EXERCISE BRIEF
All entries shown below should be duplicated character for character.

[GIVEN DATA]

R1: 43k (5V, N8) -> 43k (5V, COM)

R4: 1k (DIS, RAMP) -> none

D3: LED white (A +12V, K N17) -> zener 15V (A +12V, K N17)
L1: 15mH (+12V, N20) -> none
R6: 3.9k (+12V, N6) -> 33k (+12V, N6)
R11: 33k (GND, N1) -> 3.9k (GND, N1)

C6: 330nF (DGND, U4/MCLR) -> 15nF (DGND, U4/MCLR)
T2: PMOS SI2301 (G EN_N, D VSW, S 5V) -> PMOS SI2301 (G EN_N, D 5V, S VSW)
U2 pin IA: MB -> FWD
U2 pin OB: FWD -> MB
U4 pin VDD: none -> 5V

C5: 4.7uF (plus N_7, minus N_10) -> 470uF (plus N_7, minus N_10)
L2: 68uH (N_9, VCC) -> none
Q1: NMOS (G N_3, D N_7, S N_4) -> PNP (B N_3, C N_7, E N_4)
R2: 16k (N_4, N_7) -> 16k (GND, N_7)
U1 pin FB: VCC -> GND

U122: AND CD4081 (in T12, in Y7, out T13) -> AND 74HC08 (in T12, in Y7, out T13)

[/GIVEN DATA]

EXERCISE SOLUTION
R1: 43k (5V, N8) -> 43k (5V, COM)

R4: 1k (DIS, RAMP) -> none

D3: LED white (A +12V, K N17) -> zener 15V (A +12V, K N17)
L1: 15mH (+12V, N20) -> none
R6: 3.9k (+12V, N6) -> 33k (+12V, N6)
R11: 33k (GND, N1) -> 3.9k (GND, N1)

C6: 330nF (DGND, U4/MCLR) -> 15nF (DGND, U4/MCLR)
T2: PMOS SI2301 (G EN_N, D VSW, S 5V) -> PMOS SI2301 (G EN_N, D 5V, S VSW)
U2 pin IA: MB -> FWD
U2 pin OB: FWD -> MB
U4 pin VDD: none -> 5V

C5: 4.7uF (plus N_7, minus N_10) -> 470uF (plus N_7, minus N_10)
L2: 68uH (N_9, VCC) -> none
Q1: NMOS (G N_3, D N_7, S N_4) -> PNP (B N_3, C N_7, E N_4)
R2: 16k (N_4, N_7) -> 16k (GND, N_7)
U1 pin FB: VCC -> GND

U122: AND CD4081 (in T12, in Y7, out T13) -> AND 74HC08 (in T12, in Y7, out T13)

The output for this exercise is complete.